▶ [WHAT IS EXPECTED] Reproduce the data below word for word, setting aside any picture it holds.

:: DATA FOR PROCESSING

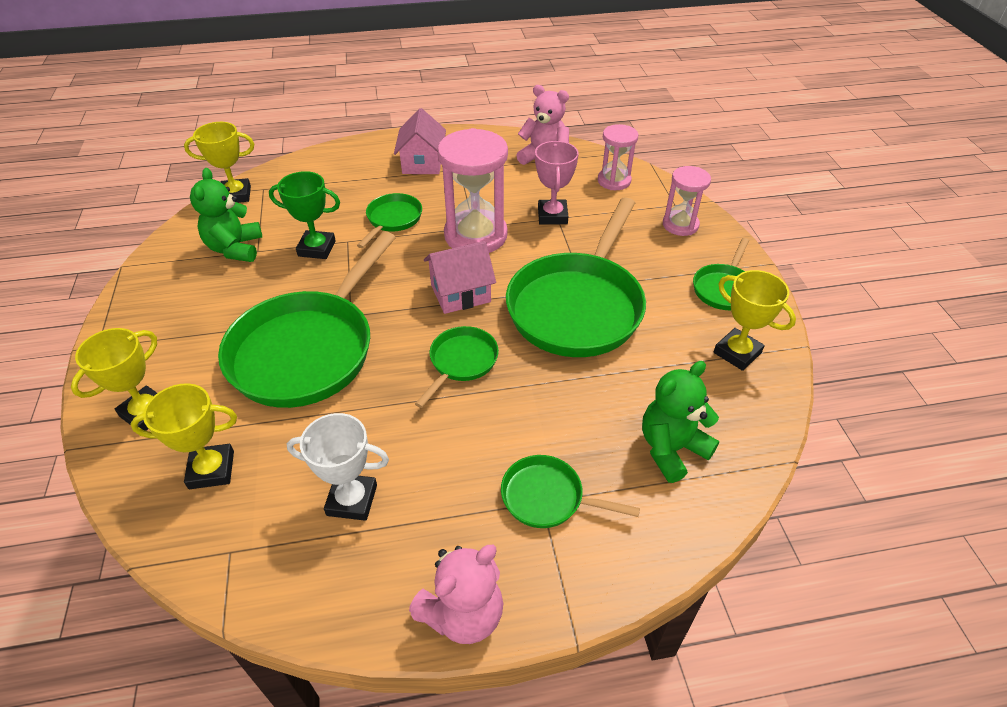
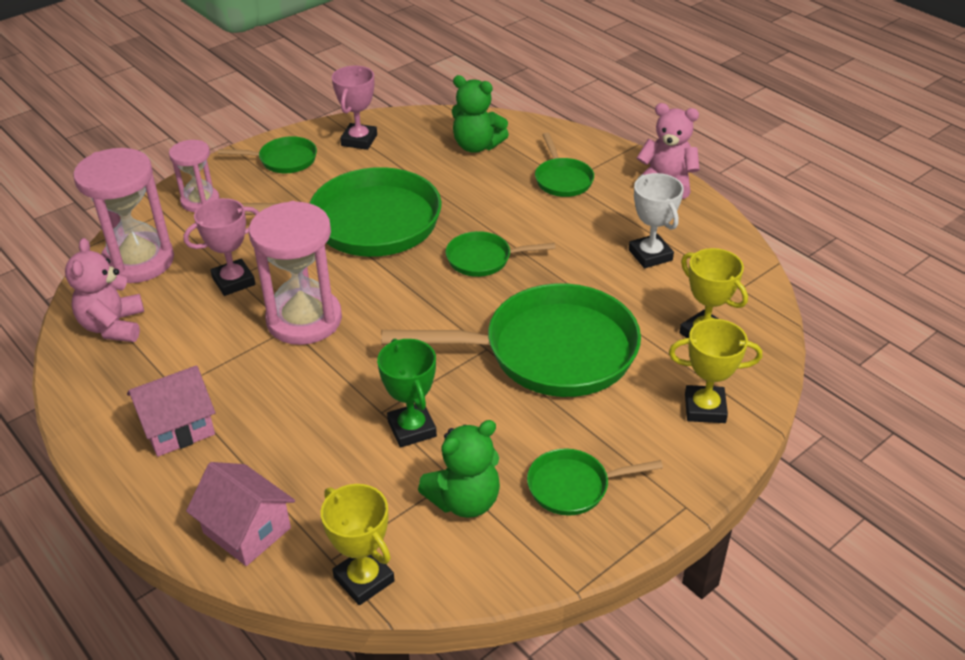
camera: 120 degrees left, 5 degrees down
green pan [357,193,422,248] -> green pan moved to [527,448,663,516]
pink house [424,241,496,314] -> pink house moved to [186,462,295,566]
pink hourglass [598,124,638,190] -> pink hourglass [73,148,174,283], size x1.72
yellow trophy [713,270,796,371] -> pink trophy [332,66,377,150]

::::

▶ [RESULT FOR THIS EXERCISE]
camera: 120 degrees left, 5 degrees down
green pan [357,193,422,248] -> green pan moved to [527,448,663,516]
pink house [424,241,496,314] -> pink house moved to [186,462,295,566]
pink hourglass [598,124,638,190] -> pink hourglass [73,148,174,283], size x1.72
yellow trophy [713,270,796,371] -> pink trophy [332,66,377,150]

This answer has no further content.